### REQUIRED WORK
Repeat what the lines below say, word for word, and skip every image.

[Records drawn from a dataset]

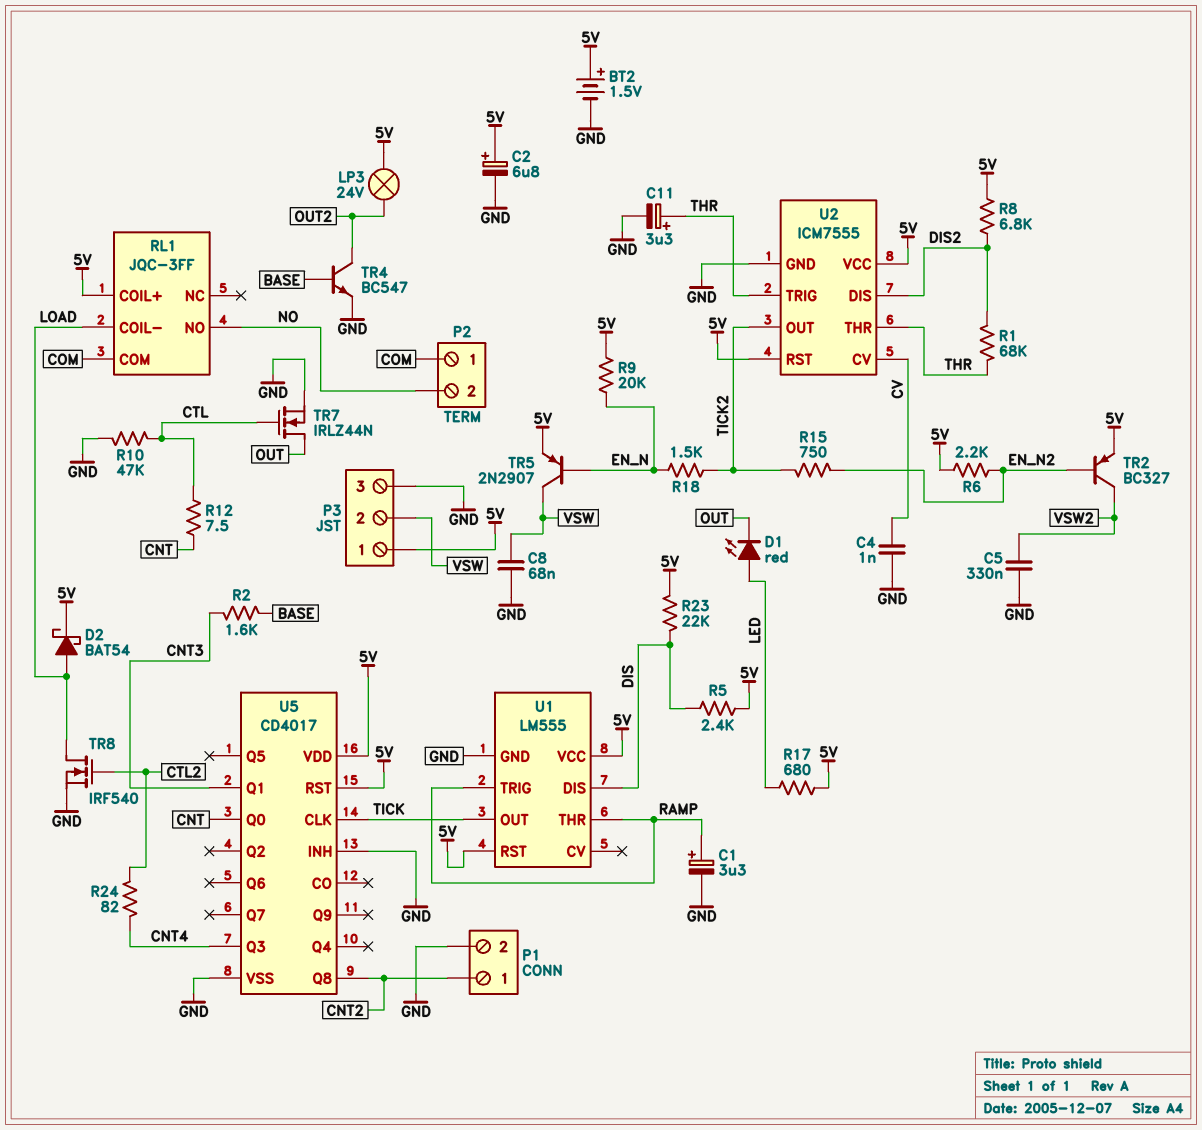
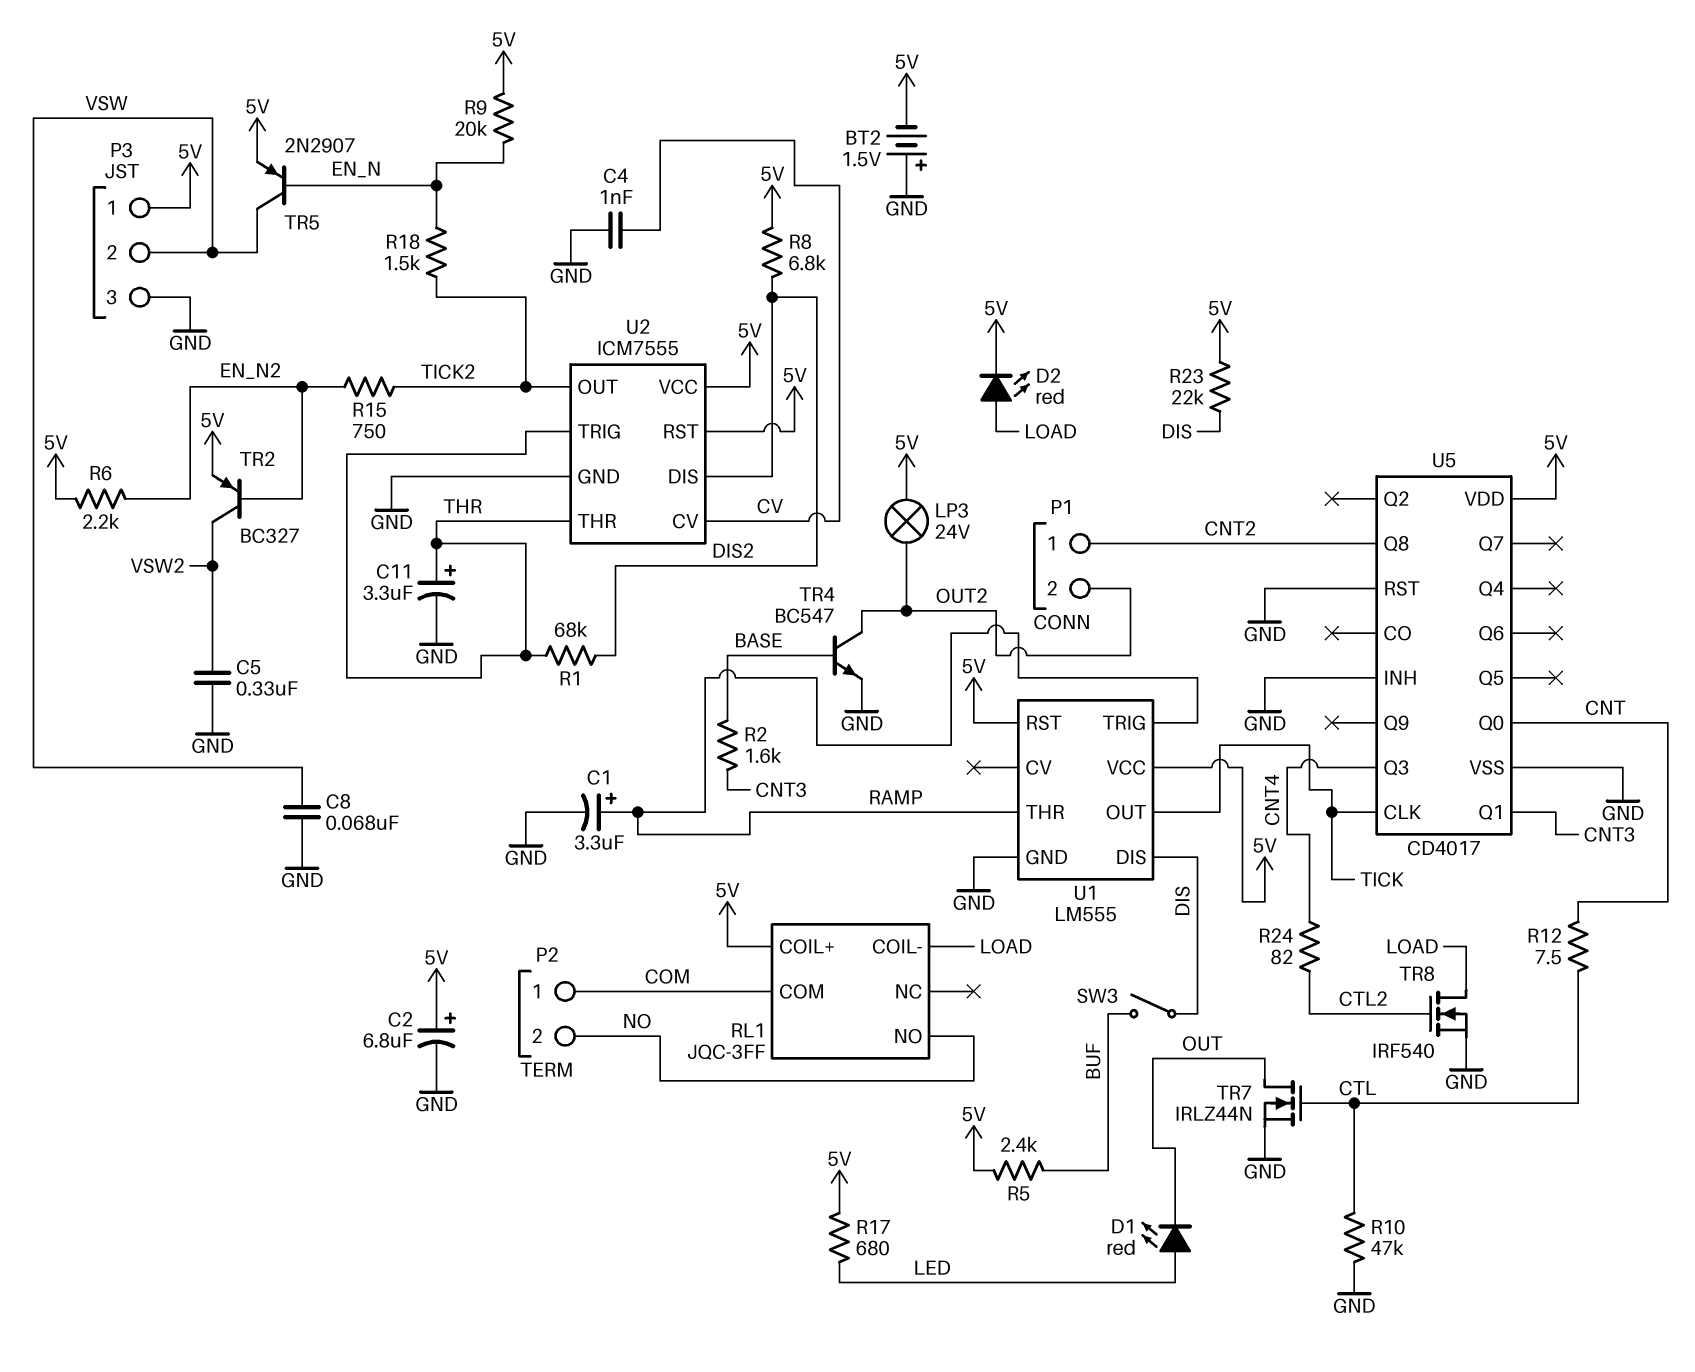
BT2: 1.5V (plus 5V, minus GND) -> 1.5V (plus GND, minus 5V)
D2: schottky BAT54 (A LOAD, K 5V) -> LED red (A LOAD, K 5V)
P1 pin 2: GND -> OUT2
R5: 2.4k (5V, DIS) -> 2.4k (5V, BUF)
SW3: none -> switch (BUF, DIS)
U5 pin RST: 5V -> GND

### REPLY TO THE EXERCISE
BT2: 1.5V (plus 5V, minus GND) -> 1.5V (plus GND, minus 5V)
D2: schottky BAT54 (A LOAD, K 5V) -> LED red (A LOAD, K 5V)
P1 pin 2: GND -> OUT2
R5: 2.4k (5V, DIS) -> 2.4k (5V, BUF)
SW3: none -> switch (BUF, DIS)
U5 pin RST: 5V -> GND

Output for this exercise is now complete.